§ **Object change listings**
<<<<
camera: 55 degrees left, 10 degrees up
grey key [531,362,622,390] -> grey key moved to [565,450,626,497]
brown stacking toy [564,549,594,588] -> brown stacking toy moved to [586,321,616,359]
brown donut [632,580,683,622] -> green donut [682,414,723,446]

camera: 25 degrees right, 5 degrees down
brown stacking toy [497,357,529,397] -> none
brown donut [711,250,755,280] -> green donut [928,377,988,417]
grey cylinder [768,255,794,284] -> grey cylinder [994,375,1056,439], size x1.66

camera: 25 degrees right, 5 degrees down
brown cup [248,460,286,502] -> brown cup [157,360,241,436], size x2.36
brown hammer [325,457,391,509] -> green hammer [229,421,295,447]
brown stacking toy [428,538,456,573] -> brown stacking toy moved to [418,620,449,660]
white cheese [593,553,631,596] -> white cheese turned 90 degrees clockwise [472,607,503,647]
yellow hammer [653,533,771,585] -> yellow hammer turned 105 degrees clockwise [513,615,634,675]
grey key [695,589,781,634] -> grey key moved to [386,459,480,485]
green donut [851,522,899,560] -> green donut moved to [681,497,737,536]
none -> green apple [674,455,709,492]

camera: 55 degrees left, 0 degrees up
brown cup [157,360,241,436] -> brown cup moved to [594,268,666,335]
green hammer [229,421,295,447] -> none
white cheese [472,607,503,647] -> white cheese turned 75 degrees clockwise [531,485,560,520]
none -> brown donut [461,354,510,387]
>>>>
§ **About this exercise**
Output all of the data above without any alteration.

§ **Result of the task**
camera: 55 degrees left, 10 degrees up
grey key [531,362,622,390] -> grey key moved to [565,450,626,497]
brown stacking toy [564,549,594,588] -> brown stacking toy moved to [586,321,616,359]
brown donut [632,580,683,622] -> green donut [682,414,723,446]

camera: 25 degrees right, 5 degrees down
brown stacking toy [497,357,529,397] -> none
brown donut [711,250,755,280] -> green donut [928,377,988,417]
grey cylinder [768,255,794,284] -> grey cylinder [994,375,1056,439], size x1.66

camera: 25 degrees right, 5 degrees down
brown cup [248,460,286,502] -> brown cup [157,360,241,436], size x2.36
brown hammer [325,457,391,509] -> green hammer [229,421,295,447]
brown stacking toy [428,538,456,573] -> brown stacking toy moved to [418,620,449,660]
white cheese [593,553,631,596] -> white cheese turned 90 degrees clockwise [472,607,503,647]
yellow hammer [653,533,771,585] -> yellow hammer turned 105 degrees clockwise [513,615,634,675]
grey key [695,589,781,634] -> grey key moved to [386,459,480,485]
green donut [851,522,899,560] -> green donut moved to [681,497,737,536]
none -> green apple [674,455,709,492]

camera: 55 degrees left, 0 degrees up
brown cup [157,360,241,436] -> brown cup moved to [594,268,666,335]
green hammer [229,421,295,447] -> none
white cheese [472,607,503,647] -> white cheese turned 75 degrees clockwise [531,485,560,520]
none -> brown donut [461,354,510,387]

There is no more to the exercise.